The expected result is a word-for-word copy of the entries, minus any pictures.
[Start of section]
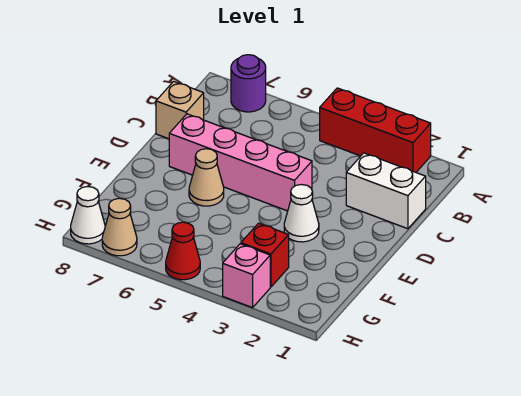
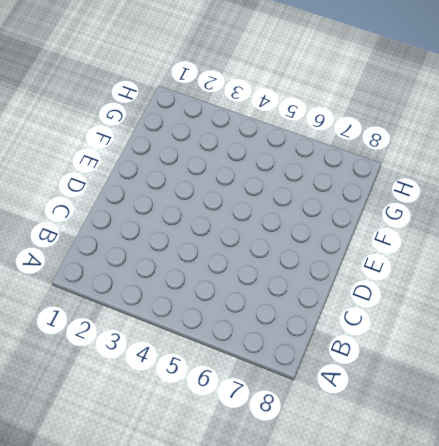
none -> red brick A2:A4 level 1
none -> purple round brick A7 level 1
none -> white brick C1:C2 level 1

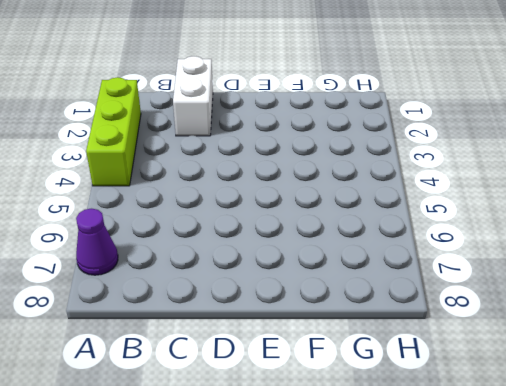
lime brick A2:A4 level 1 -> red brick A2:A4 level 1
purple cone A7 level 1 -> purple round brick A7 level 1
none -> tan brick C8 level 1
none -> pink brick D4:D7 level 1
none -> white cone E3 level 1

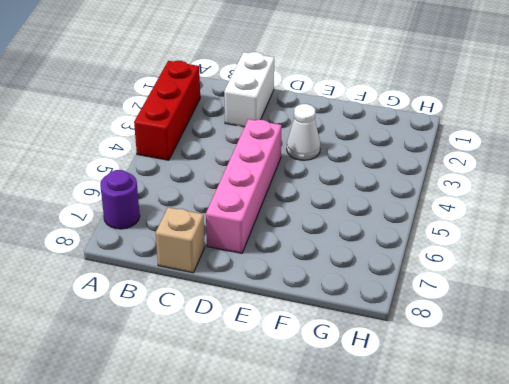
none -> tan cone E6 level 1
none -> red brick G3 level 1
none -> pink brick H3 level 1

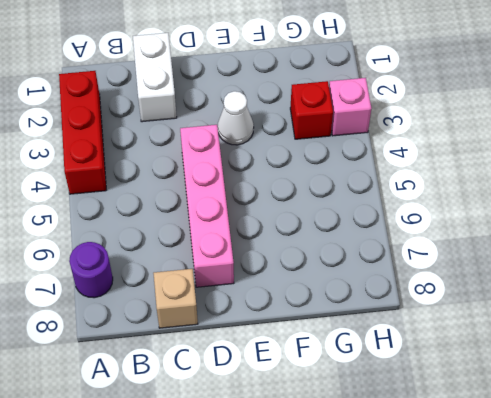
none -> tan cone E6 level 1
none -> red cone H5 level 1
none -> tan cone H7 level 1

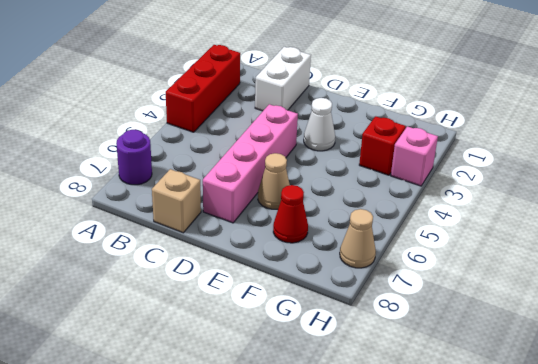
red cone F7 level 1 -> red cone H5 level 1
none -> white cone H8 level 1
[End of section]
**Output below:**
none -> red brick A2:A4 level 1
none -> purple round brick A7 level 1
none -> white brick C1:C2 level 1

lime brick A2:A4 level 1 -> red brick A2:A4 level 1
purple cone A7 level 1 -> purple round brick A7 level 1
none -> tan brick C8 level 1
none -> pink brick D4:D7 level 1
none -> white cone E3 level 1

none -> tan cone E6 level 1
none -> red brick G3 level 1
none -> pink brick H3 level 1

none -> tan cone E6 level 1
none -> red cone H5 level 1
none -> tan cone H7 level 1

red cone F7 level 1 -> red cone H5 level 1
none -> white cone H8 level 1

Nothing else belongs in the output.